--- Data in this exercise Enclosed Below ---

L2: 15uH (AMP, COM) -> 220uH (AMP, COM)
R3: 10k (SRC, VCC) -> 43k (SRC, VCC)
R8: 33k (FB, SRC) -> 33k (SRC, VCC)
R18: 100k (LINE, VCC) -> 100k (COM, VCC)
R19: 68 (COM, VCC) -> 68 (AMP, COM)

--- End of Enclosed Data in this exercise ---
--- Data in this exercise Enclosed Below ---

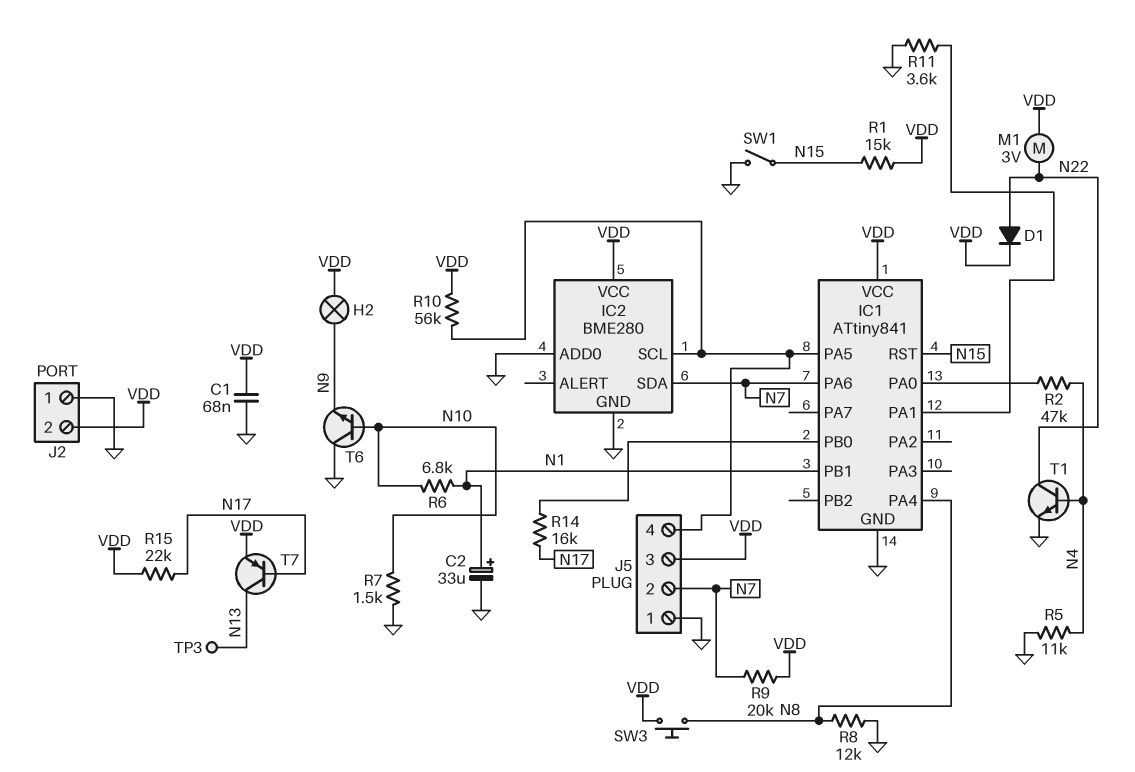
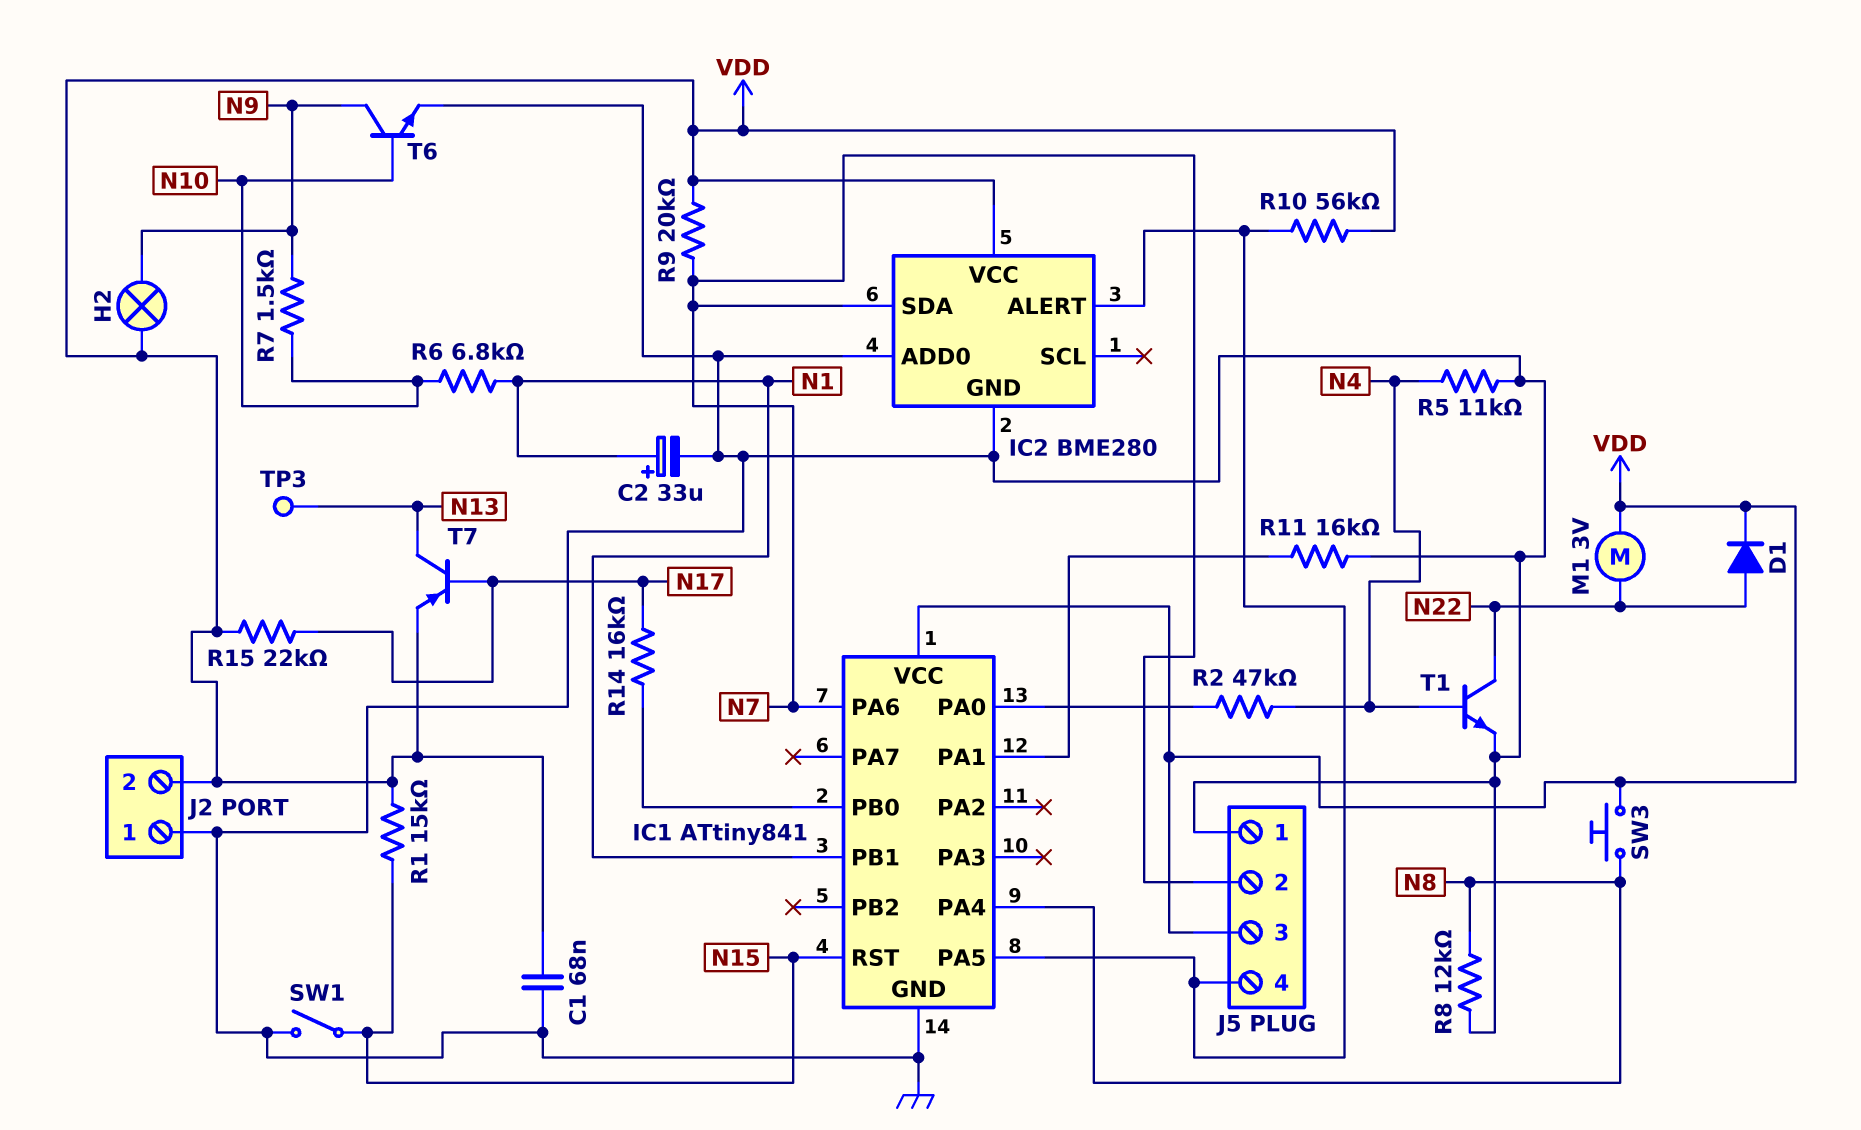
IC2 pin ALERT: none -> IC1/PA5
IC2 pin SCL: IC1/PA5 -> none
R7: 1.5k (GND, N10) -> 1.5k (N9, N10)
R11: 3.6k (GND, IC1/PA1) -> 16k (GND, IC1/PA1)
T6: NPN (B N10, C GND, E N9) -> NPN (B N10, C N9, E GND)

--- End of Enclosed Data in this exercise ---
--- Data in this exercise Enclosed Below ---

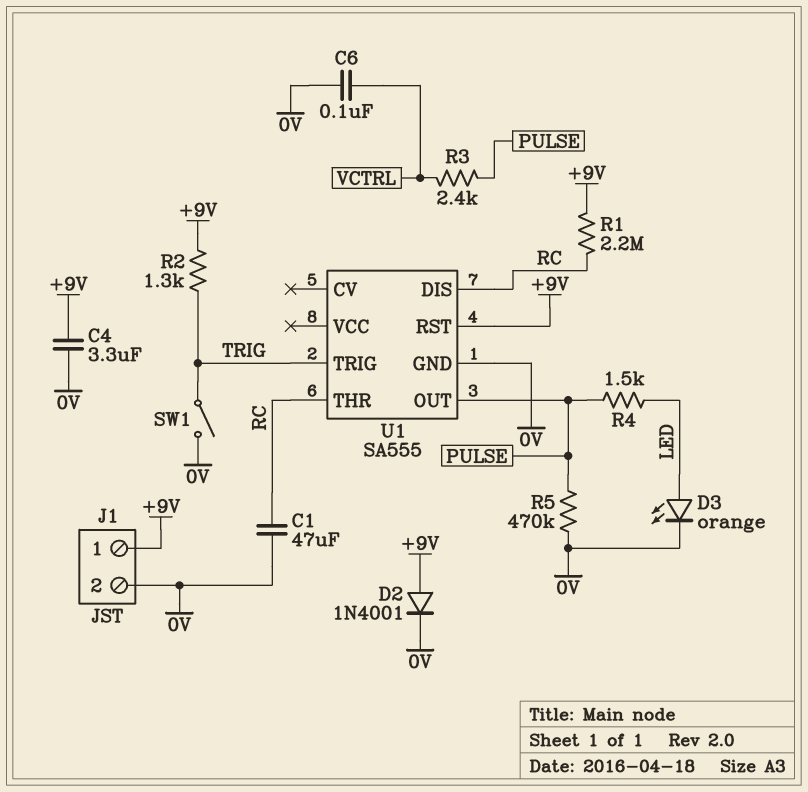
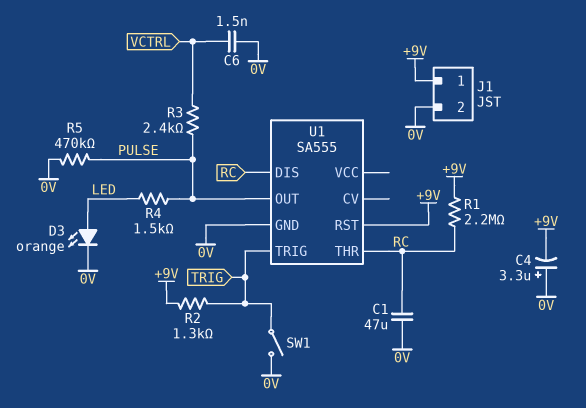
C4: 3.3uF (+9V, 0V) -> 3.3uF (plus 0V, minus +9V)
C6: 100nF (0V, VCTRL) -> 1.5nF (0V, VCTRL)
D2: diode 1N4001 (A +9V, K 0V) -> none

--- End of Enclosed Data in this exercise ---

# Task prompt:
Repeat, word for word, the lines above between the line holding "C6: 100nF (0V, VCTRL) -> 1.5nF (0V, VCTRL)" and the line holding "D2: diode 1N4001 (A +9V, K 0V) -> none", inclusive; omit everything else.

# Solution below:
C6: 100nF (0V, VCTRL) -> 1.5nF (0V, VCTRL)
D2: diode 1N4001 (A +9V, K 0V) -> none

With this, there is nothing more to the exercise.